Problem details »
Copy out every line of the records in which "none" can be found.

Segment Start: Information given

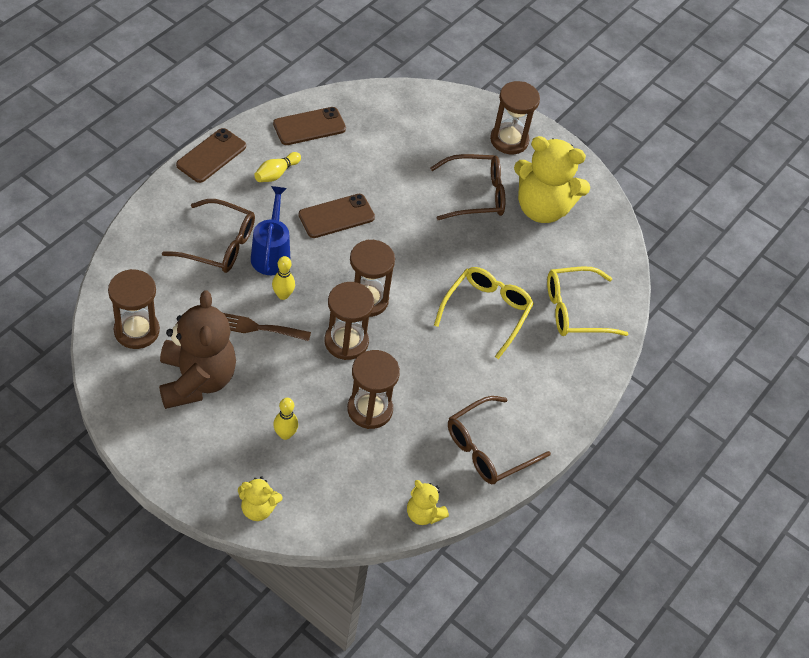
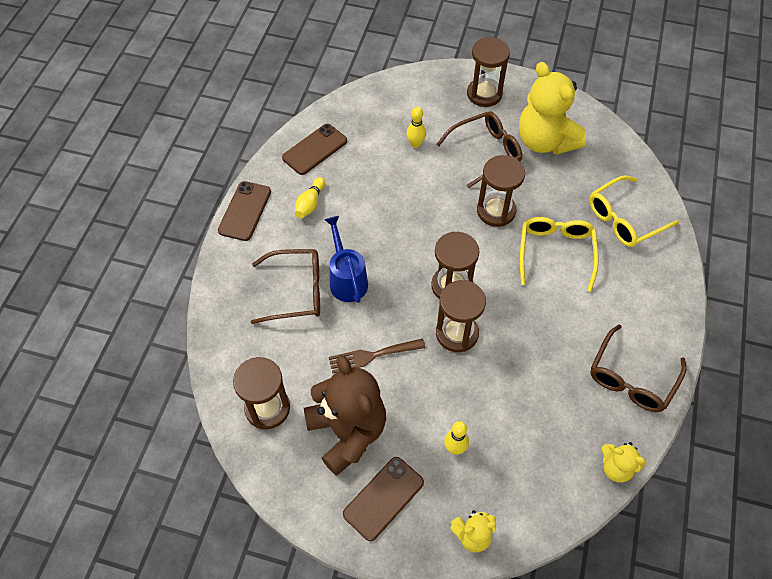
camera: 15 degrees left, 5 degrees up
(283, 295) = (378, 314): yellow bowling pin -> yellow bowling pin (415, 144)
(336, 216) = (383, 220): brown phone -> brown phone (383, 498)
(370, 409) = (513, 388): brown hourglass -> brown hourglass (496, 211)
(542, 208) = (545, 141): yellow teddy bear -> yellow teddy bear turned 60 degrees clockwise

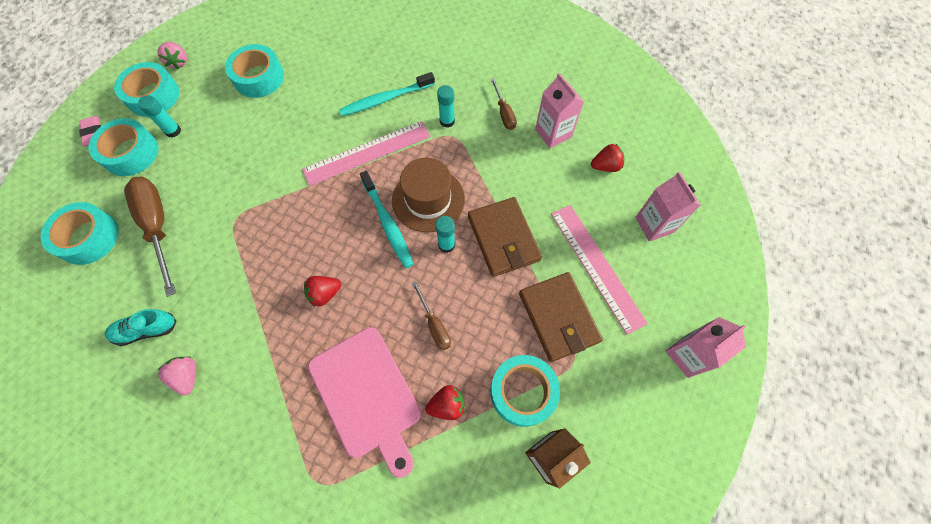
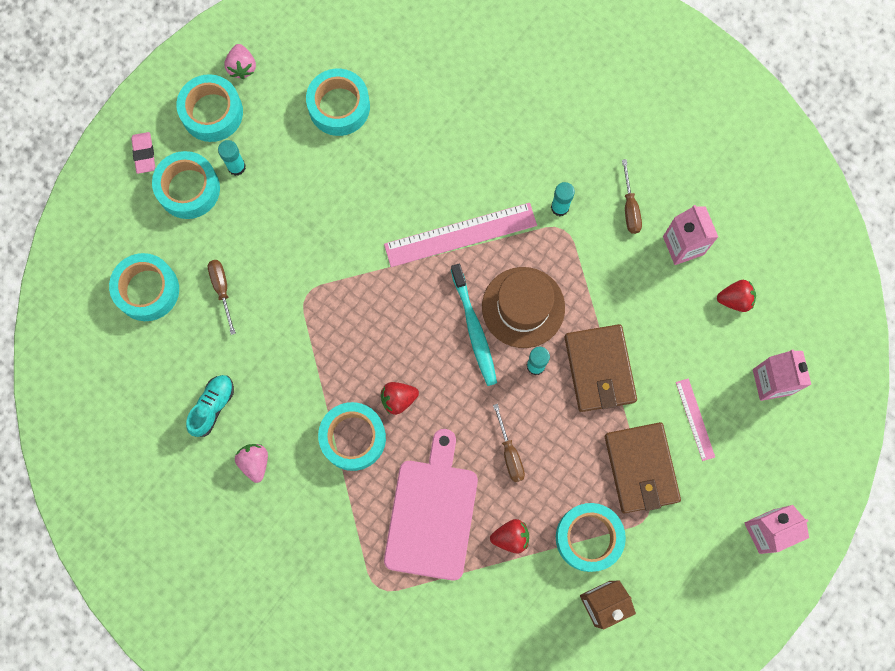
camera: 10 degrees right, 10 degrees up
(146, 330) = (212, 407): turquoise shoe -> turquoise shoe turned 120 degrees clockwise
(158, 227) = (222, 289): brown screwdriver -> brown screwdriver, size x0.52
(284, 336) = (353, 438): none -> turquoise tape
(367, 395) = (432, 513): pink cutting board -> pink cutting board turned 150 degrees counterclockwise
(385, 99) = (490, 164): turquoise toothbrush -> none
(596, 266) = (695, 419): pink ruler -> pink ruler, size x0.53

Segment End: Information given

Response area »
(284, 336) = (353, 438): none -> turquoise tape
(385, 99) = (490, 164): turquoise toothbrush -> none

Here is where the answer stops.